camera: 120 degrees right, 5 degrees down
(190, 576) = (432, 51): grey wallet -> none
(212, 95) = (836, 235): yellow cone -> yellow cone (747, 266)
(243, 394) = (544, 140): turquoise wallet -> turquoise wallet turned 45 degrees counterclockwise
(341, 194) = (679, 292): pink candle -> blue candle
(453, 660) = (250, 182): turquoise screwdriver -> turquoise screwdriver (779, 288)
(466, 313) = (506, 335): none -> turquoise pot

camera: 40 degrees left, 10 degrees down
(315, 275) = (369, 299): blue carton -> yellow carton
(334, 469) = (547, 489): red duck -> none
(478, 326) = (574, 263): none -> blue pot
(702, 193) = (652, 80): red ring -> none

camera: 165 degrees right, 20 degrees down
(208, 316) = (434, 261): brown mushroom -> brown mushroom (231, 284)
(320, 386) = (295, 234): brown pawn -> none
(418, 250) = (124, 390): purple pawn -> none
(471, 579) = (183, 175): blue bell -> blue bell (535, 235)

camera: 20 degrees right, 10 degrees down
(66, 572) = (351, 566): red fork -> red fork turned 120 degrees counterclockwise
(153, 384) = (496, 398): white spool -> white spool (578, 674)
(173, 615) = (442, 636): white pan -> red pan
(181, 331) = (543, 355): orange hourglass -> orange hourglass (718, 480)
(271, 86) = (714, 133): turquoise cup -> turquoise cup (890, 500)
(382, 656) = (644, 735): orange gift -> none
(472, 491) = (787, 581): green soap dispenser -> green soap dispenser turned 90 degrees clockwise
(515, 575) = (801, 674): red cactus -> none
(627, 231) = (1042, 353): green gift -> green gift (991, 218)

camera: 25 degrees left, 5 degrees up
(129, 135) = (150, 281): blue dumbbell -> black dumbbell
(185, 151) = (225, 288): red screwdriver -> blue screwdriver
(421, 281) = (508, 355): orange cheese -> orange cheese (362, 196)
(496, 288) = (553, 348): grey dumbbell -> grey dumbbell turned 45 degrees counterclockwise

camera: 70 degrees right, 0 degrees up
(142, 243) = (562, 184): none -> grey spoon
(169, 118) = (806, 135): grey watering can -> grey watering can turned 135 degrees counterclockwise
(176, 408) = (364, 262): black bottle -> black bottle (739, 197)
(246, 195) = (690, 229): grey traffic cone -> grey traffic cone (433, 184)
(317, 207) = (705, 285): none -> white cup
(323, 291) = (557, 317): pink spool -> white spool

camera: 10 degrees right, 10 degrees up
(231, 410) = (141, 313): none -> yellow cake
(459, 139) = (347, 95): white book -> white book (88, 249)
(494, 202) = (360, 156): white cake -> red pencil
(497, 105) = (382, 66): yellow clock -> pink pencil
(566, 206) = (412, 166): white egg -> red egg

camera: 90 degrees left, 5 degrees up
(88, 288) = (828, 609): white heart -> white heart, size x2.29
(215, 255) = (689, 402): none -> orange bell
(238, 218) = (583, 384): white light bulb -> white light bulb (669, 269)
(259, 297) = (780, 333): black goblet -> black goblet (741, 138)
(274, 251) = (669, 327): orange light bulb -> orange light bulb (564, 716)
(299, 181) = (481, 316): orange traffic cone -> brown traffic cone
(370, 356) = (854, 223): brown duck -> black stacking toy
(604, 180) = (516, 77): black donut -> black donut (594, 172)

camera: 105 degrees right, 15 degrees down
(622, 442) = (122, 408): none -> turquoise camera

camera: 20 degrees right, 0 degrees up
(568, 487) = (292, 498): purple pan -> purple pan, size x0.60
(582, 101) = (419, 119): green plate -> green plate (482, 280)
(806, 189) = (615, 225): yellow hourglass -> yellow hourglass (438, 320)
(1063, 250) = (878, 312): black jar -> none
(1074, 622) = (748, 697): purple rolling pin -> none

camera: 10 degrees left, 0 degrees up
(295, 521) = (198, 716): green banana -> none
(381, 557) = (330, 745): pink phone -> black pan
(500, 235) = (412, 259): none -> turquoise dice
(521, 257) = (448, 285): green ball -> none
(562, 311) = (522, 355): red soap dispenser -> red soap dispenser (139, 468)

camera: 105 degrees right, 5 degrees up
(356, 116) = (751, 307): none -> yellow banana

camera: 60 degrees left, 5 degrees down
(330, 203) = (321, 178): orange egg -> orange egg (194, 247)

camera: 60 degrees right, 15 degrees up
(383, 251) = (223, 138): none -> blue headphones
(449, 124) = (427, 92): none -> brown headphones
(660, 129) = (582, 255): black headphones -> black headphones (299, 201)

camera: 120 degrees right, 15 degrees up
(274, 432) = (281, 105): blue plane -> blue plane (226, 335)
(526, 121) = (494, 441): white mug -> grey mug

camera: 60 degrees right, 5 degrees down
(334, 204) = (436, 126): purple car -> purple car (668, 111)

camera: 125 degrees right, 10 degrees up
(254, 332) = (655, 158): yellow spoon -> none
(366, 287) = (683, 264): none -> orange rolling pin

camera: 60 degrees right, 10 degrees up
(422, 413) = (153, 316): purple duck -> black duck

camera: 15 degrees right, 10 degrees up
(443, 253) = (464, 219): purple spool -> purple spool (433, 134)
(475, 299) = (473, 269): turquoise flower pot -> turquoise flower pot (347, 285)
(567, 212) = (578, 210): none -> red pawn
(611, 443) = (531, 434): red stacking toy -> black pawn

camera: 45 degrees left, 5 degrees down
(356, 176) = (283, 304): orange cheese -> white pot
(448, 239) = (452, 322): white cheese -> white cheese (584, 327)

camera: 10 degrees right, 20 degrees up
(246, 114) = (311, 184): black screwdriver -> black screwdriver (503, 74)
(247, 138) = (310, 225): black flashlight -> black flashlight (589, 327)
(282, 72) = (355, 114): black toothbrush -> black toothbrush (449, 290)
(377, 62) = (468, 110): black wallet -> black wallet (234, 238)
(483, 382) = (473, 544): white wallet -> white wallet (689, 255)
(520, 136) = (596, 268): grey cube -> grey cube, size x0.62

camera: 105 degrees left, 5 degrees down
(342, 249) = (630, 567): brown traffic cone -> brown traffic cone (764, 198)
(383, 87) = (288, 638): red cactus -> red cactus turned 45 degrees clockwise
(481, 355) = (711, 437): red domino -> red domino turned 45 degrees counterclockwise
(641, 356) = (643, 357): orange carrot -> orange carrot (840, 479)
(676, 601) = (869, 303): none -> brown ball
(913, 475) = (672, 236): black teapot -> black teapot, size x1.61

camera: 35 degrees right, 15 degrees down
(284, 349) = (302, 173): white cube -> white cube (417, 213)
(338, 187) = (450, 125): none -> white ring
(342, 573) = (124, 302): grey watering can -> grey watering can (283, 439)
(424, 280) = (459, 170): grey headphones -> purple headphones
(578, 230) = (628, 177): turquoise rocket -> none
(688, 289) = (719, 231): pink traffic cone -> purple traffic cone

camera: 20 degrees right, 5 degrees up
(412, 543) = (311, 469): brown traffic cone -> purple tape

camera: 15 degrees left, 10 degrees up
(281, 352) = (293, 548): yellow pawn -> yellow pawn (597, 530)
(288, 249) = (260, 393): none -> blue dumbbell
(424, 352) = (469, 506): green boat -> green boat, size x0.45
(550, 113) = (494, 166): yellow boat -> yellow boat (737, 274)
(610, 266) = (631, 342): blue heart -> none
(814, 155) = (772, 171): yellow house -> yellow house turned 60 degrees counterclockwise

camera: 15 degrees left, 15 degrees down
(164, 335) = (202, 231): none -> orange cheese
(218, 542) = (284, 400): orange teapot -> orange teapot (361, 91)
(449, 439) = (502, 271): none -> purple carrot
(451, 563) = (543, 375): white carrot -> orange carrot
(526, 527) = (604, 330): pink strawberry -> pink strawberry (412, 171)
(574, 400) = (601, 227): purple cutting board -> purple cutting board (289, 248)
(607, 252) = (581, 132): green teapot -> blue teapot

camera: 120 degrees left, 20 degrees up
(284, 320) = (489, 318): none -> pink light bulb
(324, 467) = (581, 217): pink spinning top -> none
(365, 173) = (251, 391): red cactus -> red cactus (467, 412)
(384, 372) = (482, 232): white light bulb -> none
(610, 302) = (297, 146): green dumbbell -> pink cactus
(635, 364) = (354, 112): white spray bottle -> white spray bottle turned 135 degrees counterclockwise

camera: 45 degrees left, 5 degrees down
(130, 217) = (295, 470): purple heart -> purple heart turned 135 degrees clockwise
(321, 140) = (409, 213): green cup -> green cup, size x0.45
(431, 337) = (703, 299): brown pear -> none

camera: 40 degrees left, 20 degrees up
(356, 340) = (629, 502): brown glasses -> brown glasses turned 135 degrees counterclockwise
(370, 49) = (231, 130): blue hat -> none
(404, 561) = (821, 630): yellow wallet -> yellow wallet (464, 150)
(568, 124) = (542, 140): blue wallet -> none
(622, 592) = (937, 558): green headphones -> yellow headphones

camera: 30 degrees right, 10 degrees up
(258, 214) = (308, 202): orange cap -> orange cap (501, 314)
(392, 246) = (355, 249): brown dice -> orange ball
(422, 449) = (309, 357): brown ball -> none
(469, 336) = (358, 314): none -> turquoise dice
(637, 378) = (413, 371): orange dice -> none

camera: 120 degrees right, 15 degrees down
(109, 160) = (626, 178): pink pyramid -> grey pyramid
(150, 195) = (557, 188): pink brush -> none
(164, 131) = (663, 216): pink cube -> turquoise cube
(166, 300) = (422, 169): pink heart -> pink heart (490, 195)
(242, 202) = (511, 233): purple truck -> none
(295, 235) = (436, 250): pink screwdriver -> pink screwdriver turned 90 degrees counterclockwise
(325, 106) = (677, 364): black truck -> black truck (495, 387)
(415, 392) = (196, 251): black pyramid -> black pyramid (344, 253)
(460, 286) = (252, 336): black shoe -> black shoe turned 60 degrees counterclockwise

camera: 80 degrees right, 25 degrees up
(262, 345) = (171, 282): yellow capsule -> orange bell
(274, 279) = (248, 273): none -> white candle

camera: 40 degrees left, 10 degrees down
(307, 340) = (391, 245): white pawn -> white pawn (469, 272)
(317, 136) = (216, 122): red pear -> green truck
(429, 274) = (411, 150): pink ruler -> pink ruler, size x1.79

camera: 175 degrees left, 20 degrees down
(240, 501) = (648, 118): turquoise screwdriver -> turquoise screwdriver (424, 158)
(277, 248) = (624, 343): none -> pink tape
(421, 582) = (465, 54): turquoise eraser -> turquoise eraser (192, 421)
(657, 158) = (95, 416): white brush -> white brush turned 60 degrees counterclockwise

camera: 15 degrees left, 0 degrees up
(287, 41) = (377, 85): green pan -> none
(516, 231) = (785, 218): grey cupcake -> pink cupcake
---*---
Assignment:
Referring to the material above, set down exactly the lines between the line with "(258, 214) = (308, 202): orange" and the line with "(109, 160) = (626, 178): pink", inclusive, and no other lines.

Output of the exercise:
(258, 214) = (308, 202): orange cap -> orange cap (501, 314)
(392, 246) = (355, 249): brown dice -> orange ball
(422, 449) = (309, 357): brown ball -> none
(469, 336) = (358, 314): none -> turquoise dice
(637, 378) = (413, 371): orange dice -> none

camera: 120 degrees right, 15 degrees down
(109, 160) = (626, 178): pink pyramid -> grey pyramid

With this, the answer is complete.